The answer is an exact copy of the lines from the one with "R1: 3.6k (+5V, N003) -> 3.3k (+5V, N003)" to the end of the listing below, pictures left out.

GIVEN DATA =
----------
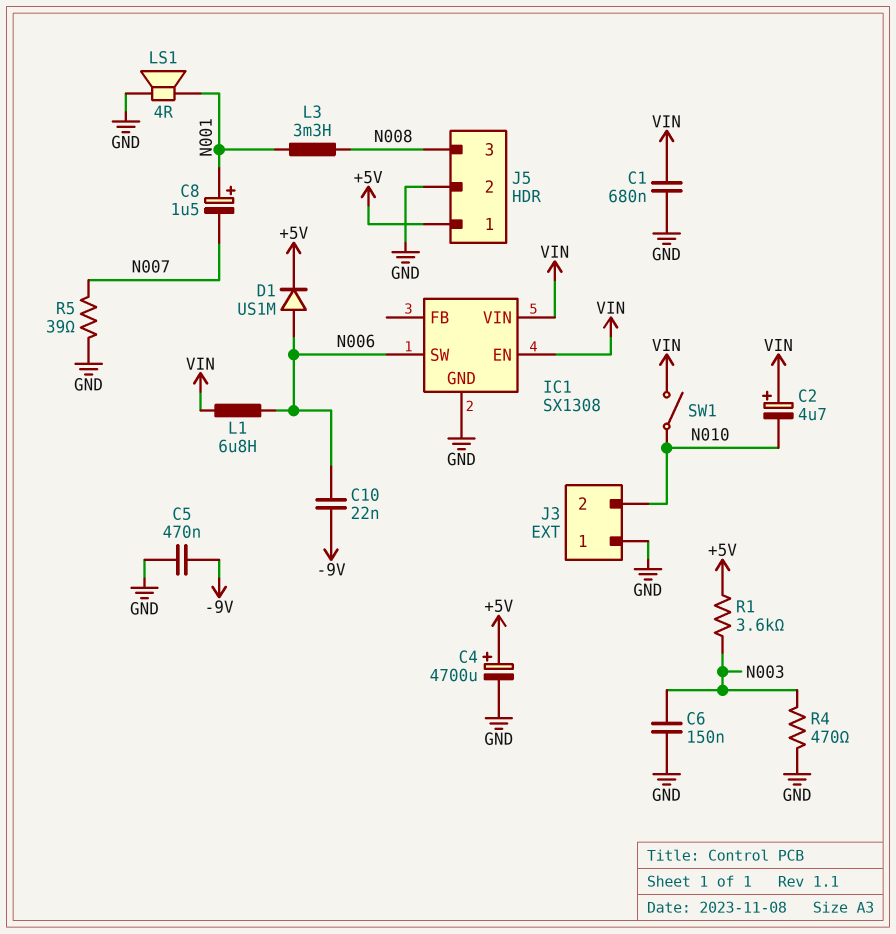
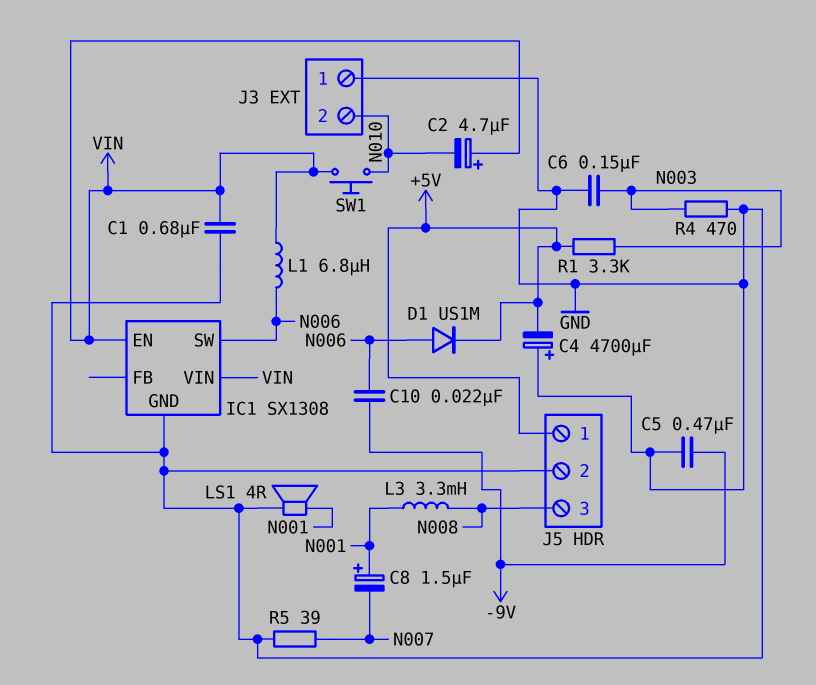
C4: 4700uF (plus +5V, minus GND) -> 4700uF (plus GND, minus +5V)
R1: 3.6k (+5V, N003) -> 3.3k (+5V, N003)
SW1: switch (N010, VIN) -> button (N010, VIN)

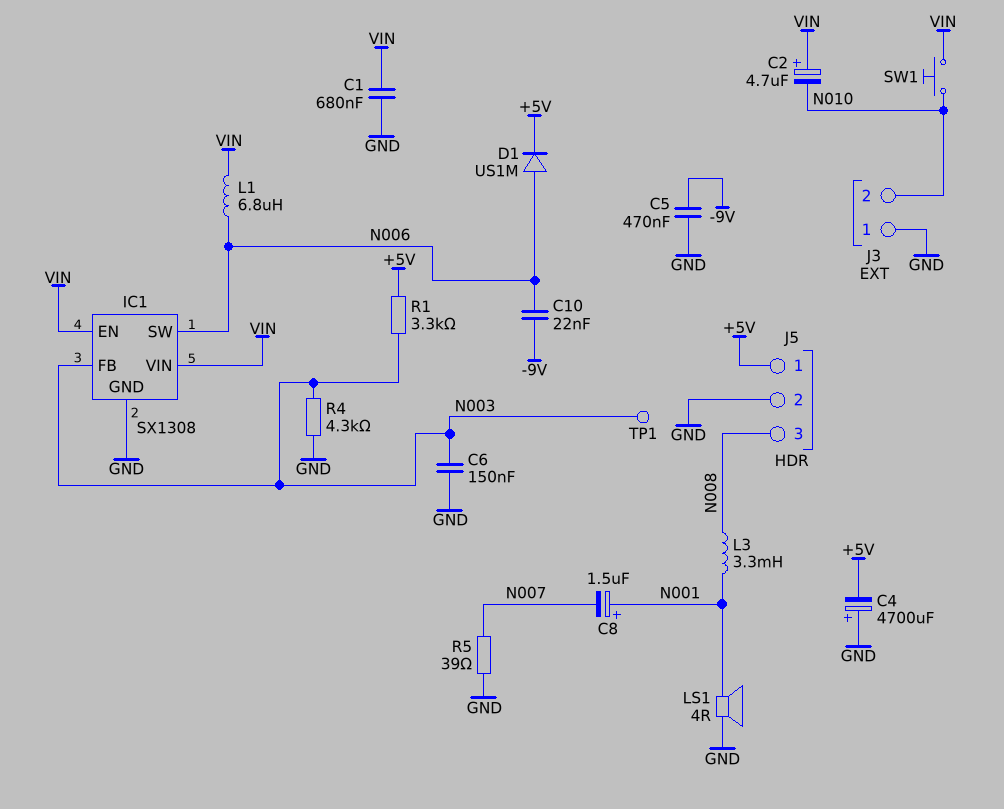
IC1 pin FB: none -> N003
R4: 470 (GND, N003) -> 4.3k (GND, N003)
TP1: none -> test point (N003)

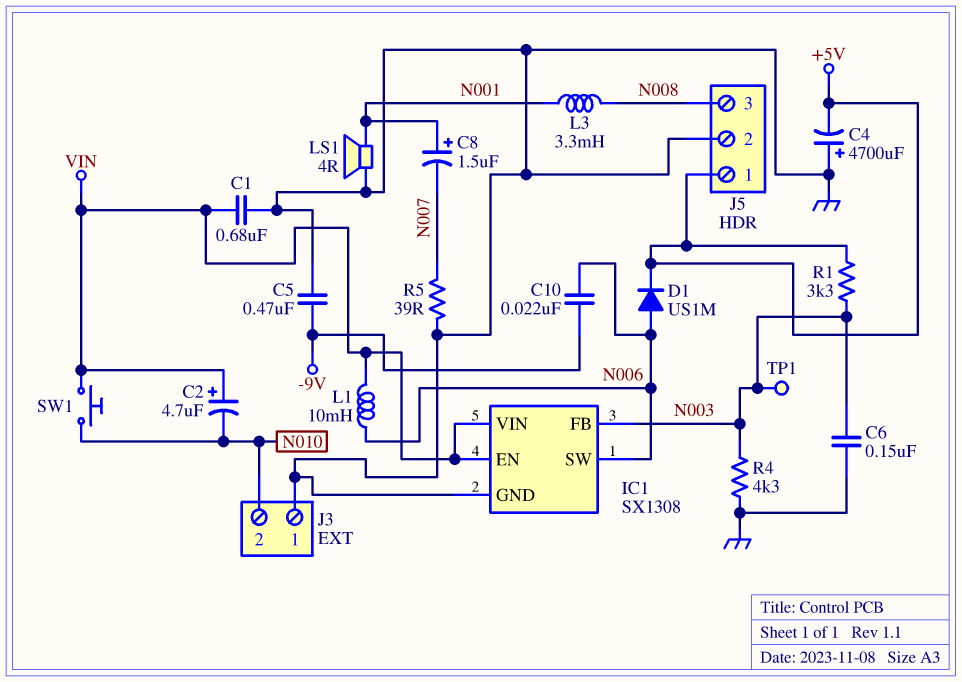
L1: 6.8uH (N006, VIN) -> 10mH (N006, VIN)

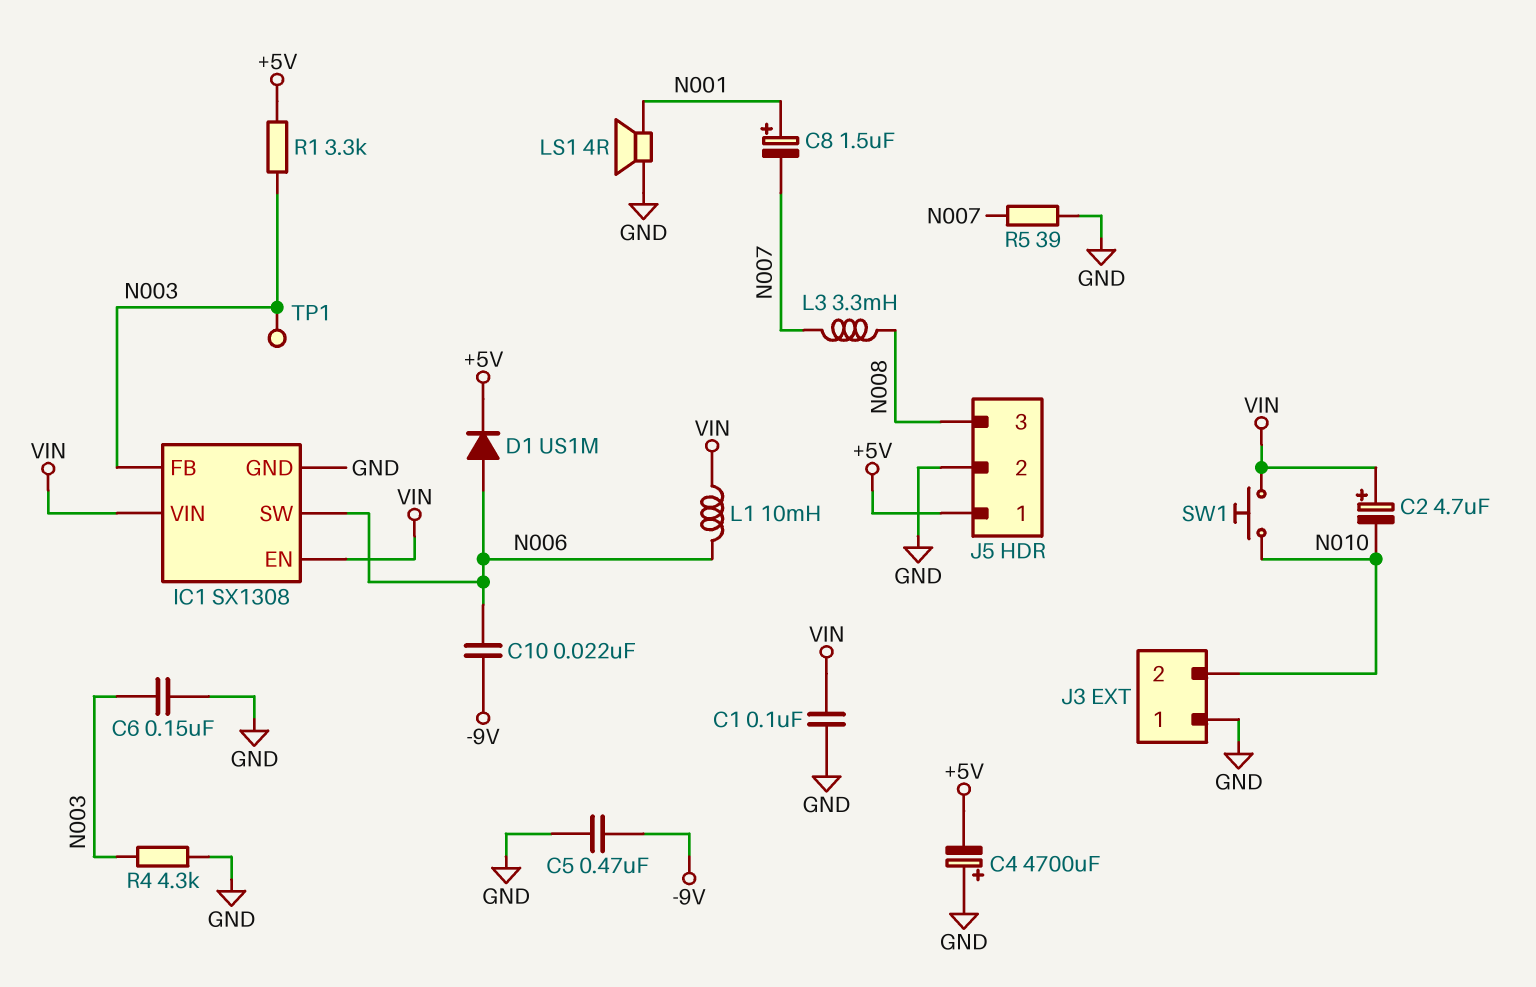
C1: 680nF (GND, VIN) -> 100nF (GND, VIN)
L3: 3.3mH (N001, N008) -> 3.3mH (N007, N008)

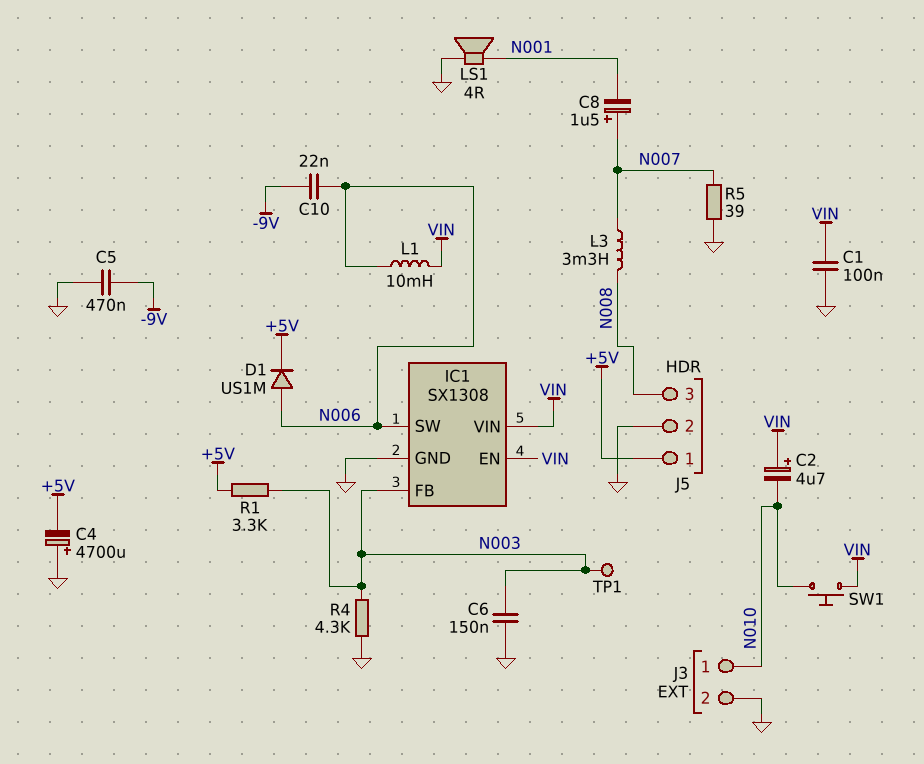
C8: 1.5uF (plus N001, minus N007) -> 1.5uF (plus N007, minus N001)
J3 pin 1: GND -> N010
J3 pin 2: N010 -> GND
----------
RESULT BELOW =
R1: 3.6k (+5V, N003) -> 3.3k (+5V, N003)
SW1: switch (N010, VIN) -> button (N010, VIN)

IC1 pin FB: none -> N003
R4: 470 (GND, N003) -> 4.3k (GND, N003)
TP1: none -> test point (N003)

L1: 6.8uH (N006, VIN) -> 10mH (N006, VIN)

C1: 680nF (GND, VIN) -> 100nF (GND, VIN)
L3: 3.3mH (N001, N008) -> 3.3mH (N007, N008)

C8: 1.5uF (plus N001, minus N007) -> 1.5uF (plus N007, minus N001)
J3 pin 1: GND -> N010
J3 pin 2: N010 -> GND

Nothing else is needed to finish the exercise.